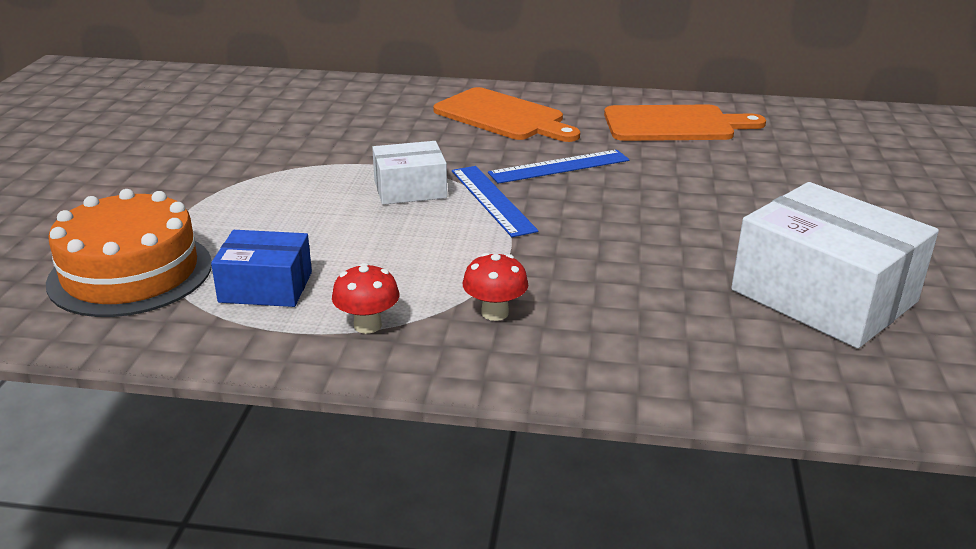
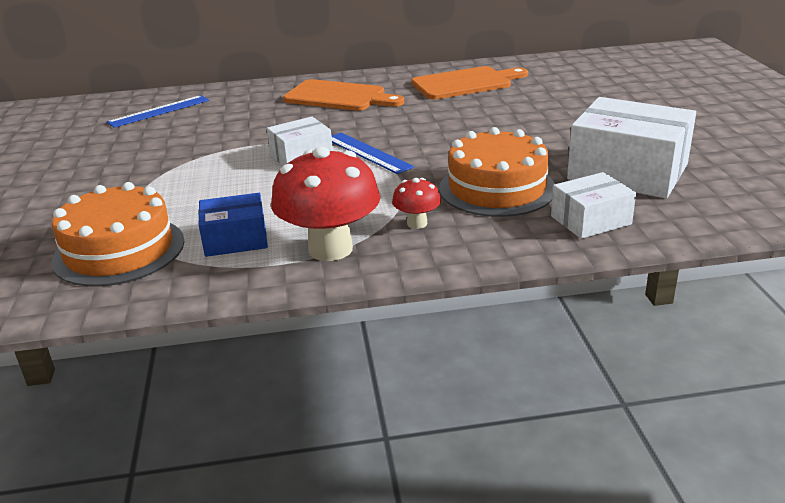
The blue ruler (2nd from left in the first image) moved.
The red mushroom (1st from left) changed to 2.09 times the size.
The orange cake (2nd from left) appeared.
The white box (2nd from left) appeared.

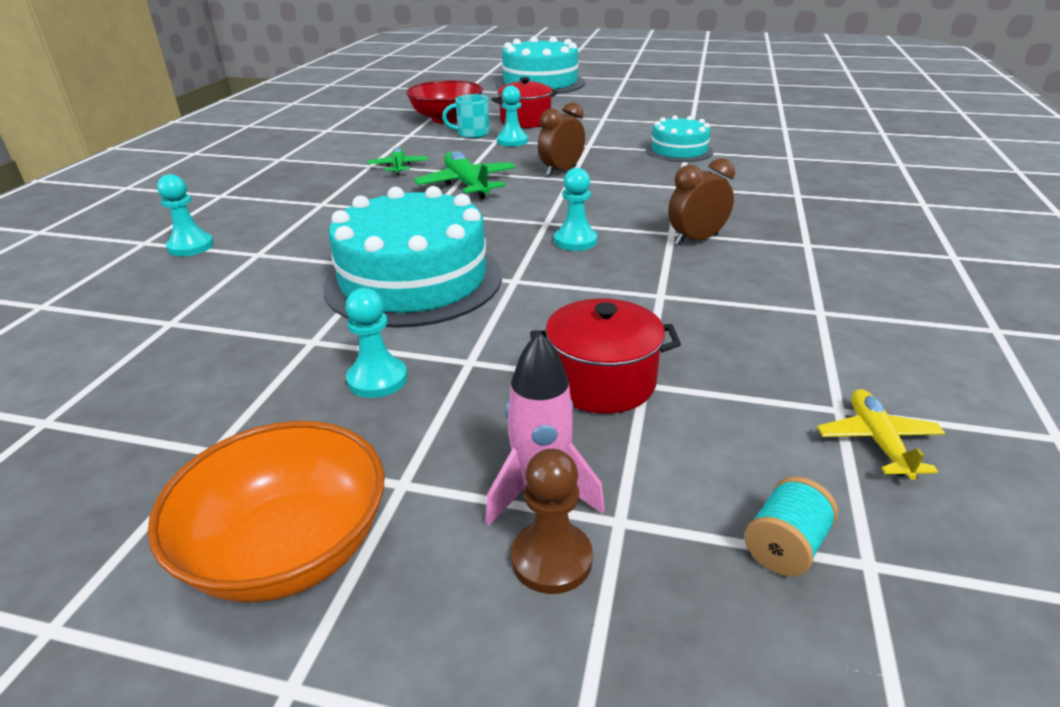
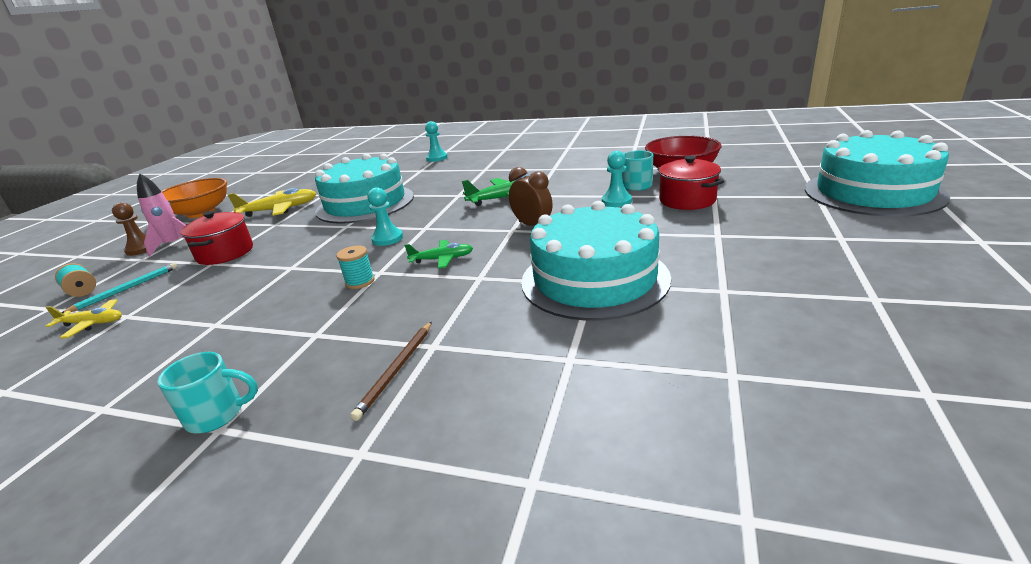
The turquoise pencil appeared.
The turquoise mug (1st from left) appeared.
The turquoise pawn (2nd from left) was replaced by the yellow plane (2nd from left).
The brown clock (2nd from left) was replaced by the turquoise spool (2nd from left).
The brown pencil appeared.
The green plane (1st from left) moved.
The turquoise cake (3rd from left in the first image) changed to 1.81 times the size.

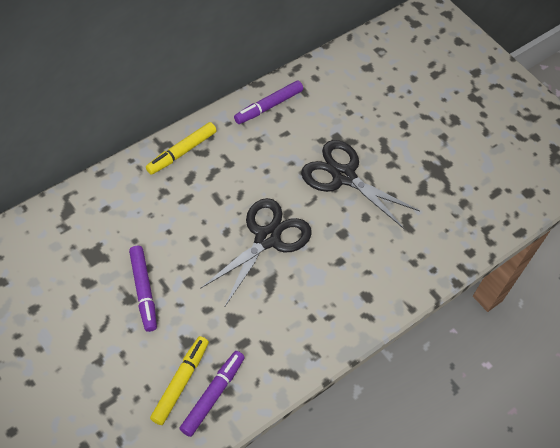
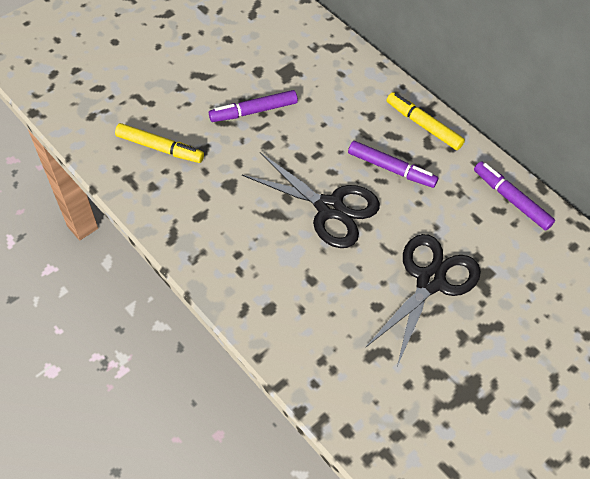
The purple marker (2nd from left) moved.

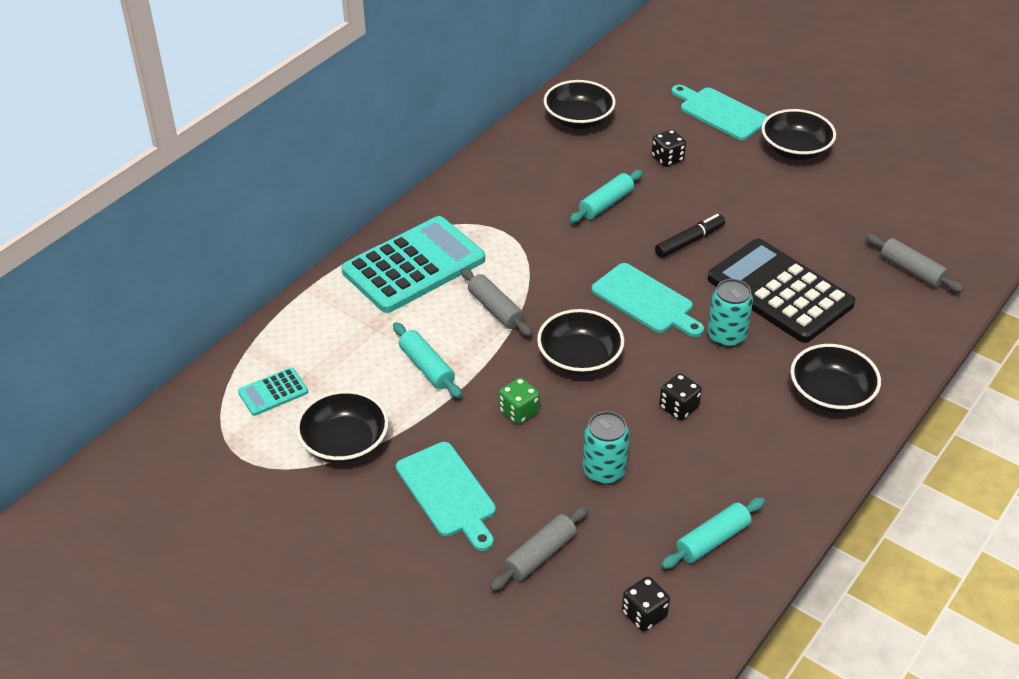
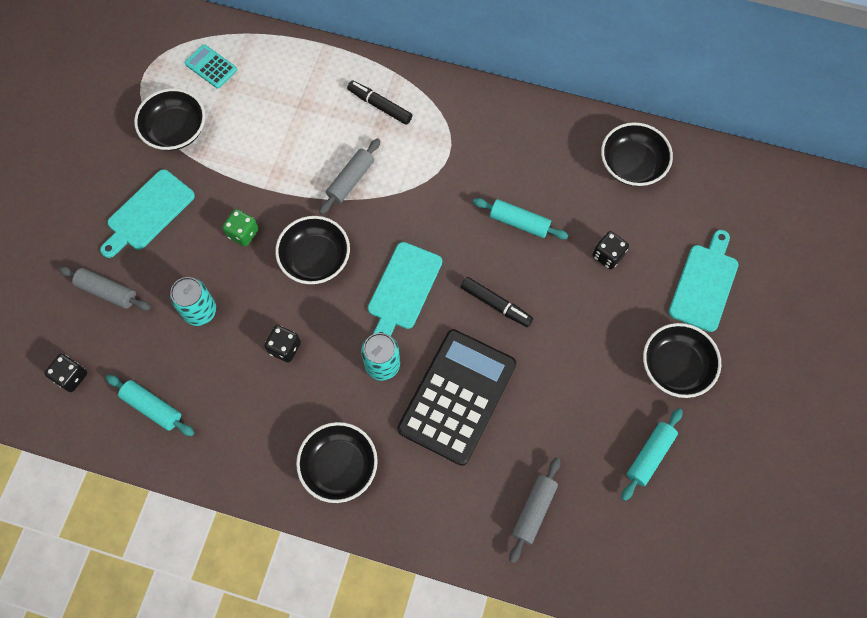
The turquoise calculator (2nd from left) was replaced by the black marker (1st from left).
The turquoise rolling pin (1st from left in the first image) moved.

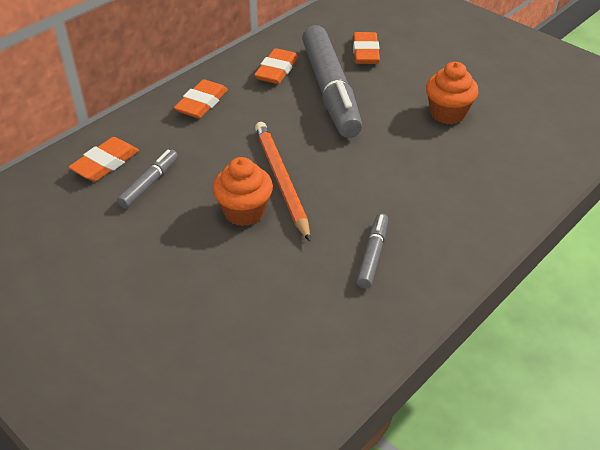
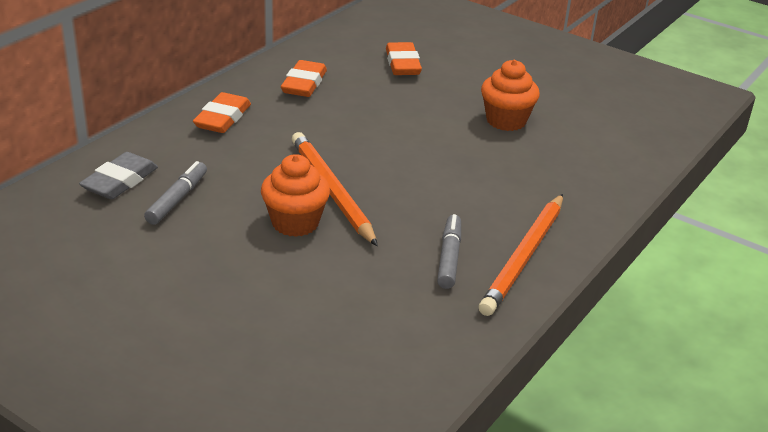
The orange eraser (1st from left) became the grey eraser.
The orange pencil (2nd from left) appeared.
The grey marker (2nd from left) disappeared.

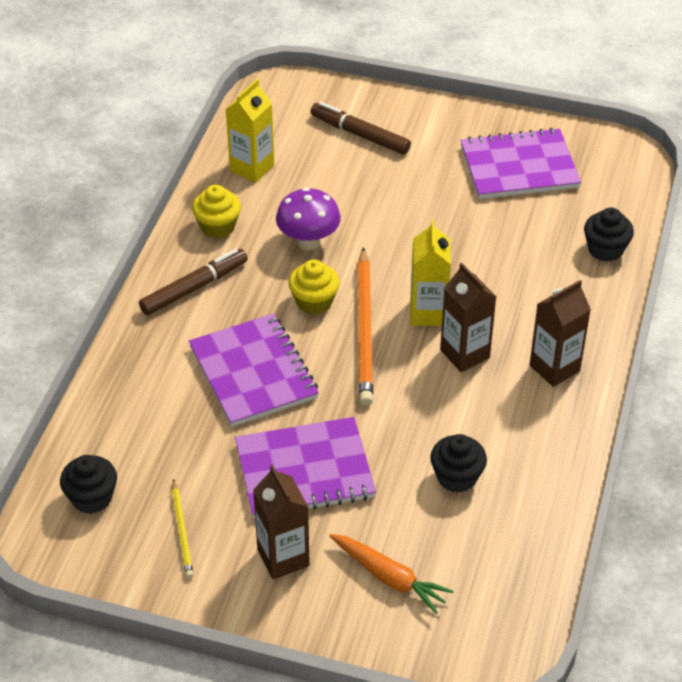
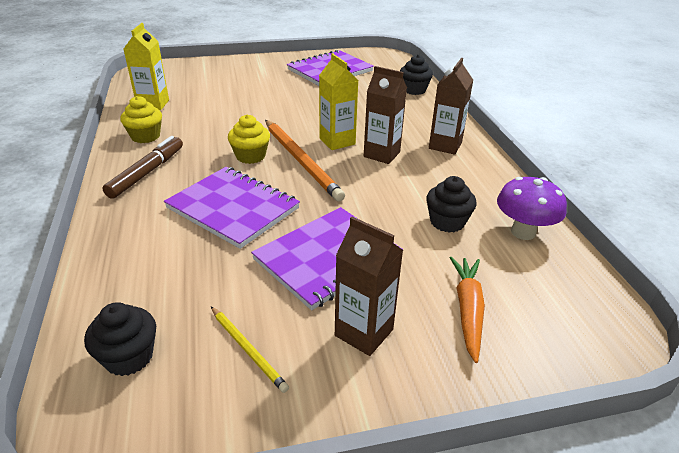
The orange carrot turned 90 degrees counterclockwise.
The purple mushroom moved.
The brown marker (2nd from left) disappeared.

**********

## Exercise requirements
Would you copy, unchanged, the stretch of the records above that begins at the line containing "The turquoise pawn" and ends at the line containing "The green plane (1st from left) moved.", and only that?

## Written solution
The turquoise pawn (2nd from left) was replaced by the yellow plane (2nd from left).
The brown clock (2nd from left) was replaced by the turquoise spool (2nd from left).
The brown pencil appeared.
The green plane (1st from left) moved.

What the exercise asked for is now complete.